**TASK STATEMENT:**
Below are some records; output exactly the lines from the line with "camera: 55 degrees left, 5 degrees down" to the line with "pawn (green) <567,383>", both ends kept, and nothing more.

**DATA PROVIDED:**
- Opening Delimiter -
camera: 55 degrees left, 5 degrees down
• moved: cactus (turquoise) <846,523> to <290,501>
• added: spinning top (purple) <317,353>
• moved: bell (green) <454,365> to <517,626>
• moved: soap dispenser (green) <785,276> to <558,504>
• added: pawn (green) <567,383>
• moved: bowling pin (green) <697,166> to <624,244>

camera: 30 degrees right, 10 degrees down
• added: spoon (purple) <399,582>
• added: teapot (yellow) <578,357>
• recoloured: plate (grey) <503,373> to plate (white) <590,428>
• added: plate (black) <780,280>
- Closing Delimiter -
- Opening Delimiter -
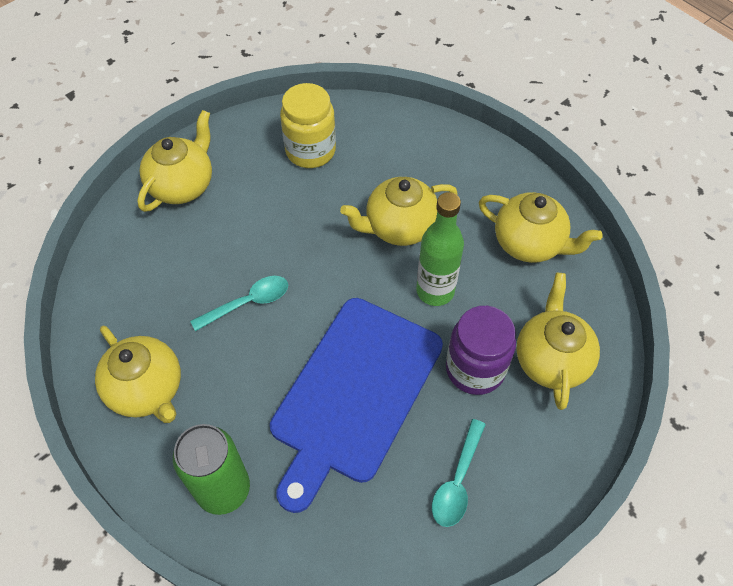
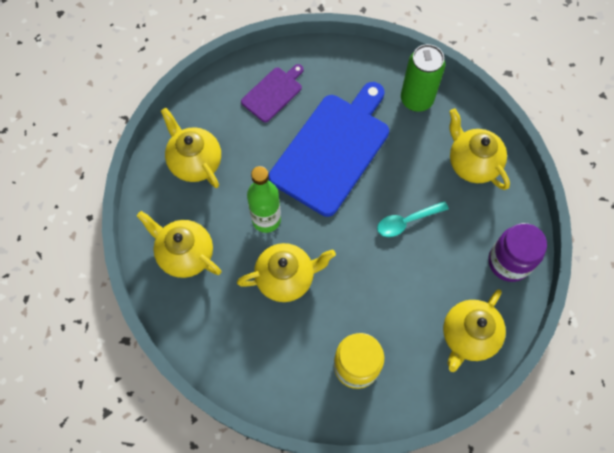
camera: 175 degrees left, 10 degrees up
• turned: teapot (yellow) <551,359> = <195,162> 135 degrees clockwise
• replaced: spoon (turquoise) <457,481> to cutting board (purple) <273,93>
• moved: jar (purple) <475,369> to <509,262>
- Closing Delimiter -
- Opening Delimiter -
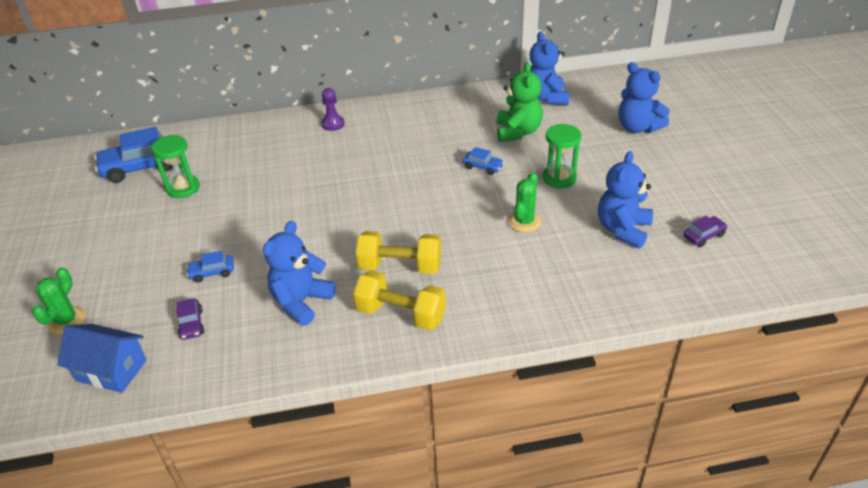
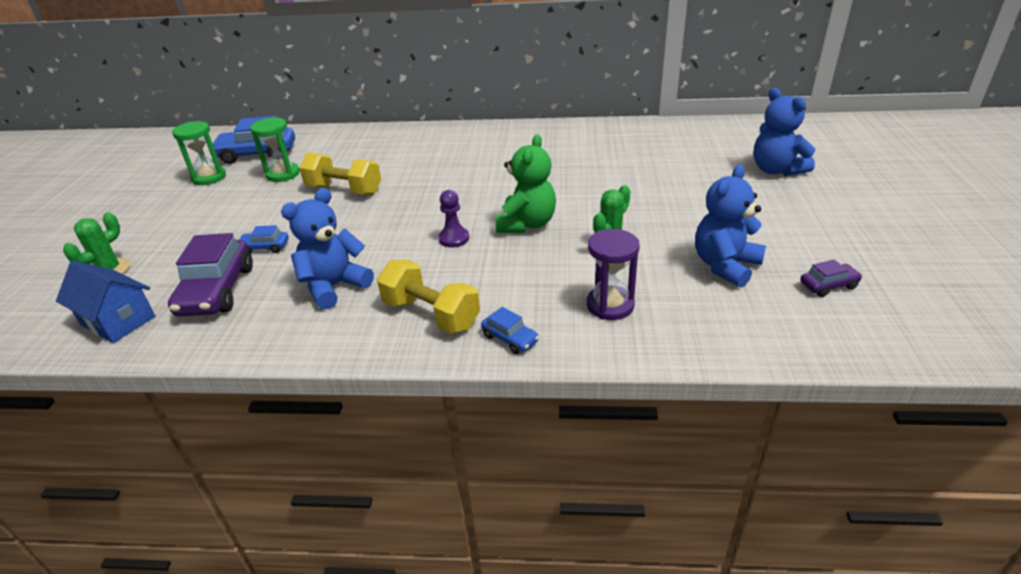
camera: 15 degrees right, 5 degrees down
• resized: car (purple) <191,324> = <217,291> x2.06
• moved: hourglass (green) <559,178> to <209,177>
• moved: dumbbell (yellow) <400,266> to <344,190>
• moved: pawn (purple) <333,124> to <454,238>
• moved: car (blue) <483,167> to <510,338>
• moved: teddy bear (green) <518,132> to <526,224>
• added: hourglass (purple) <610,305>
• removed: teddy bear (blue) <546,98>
- Closing Delimiter -
**TASK RESULT:**
camera: 55 degrees left, 5 degrees down
• moved: cactus (turquoise) <846,523> to <290,501>
• added: spinning top (purple) <317,353>
• moved: bell (green) <454,365> to <517,626>
• moved: soap dispenser (green) <785,276> to <558,504>
• added: pawn (green) <567,383>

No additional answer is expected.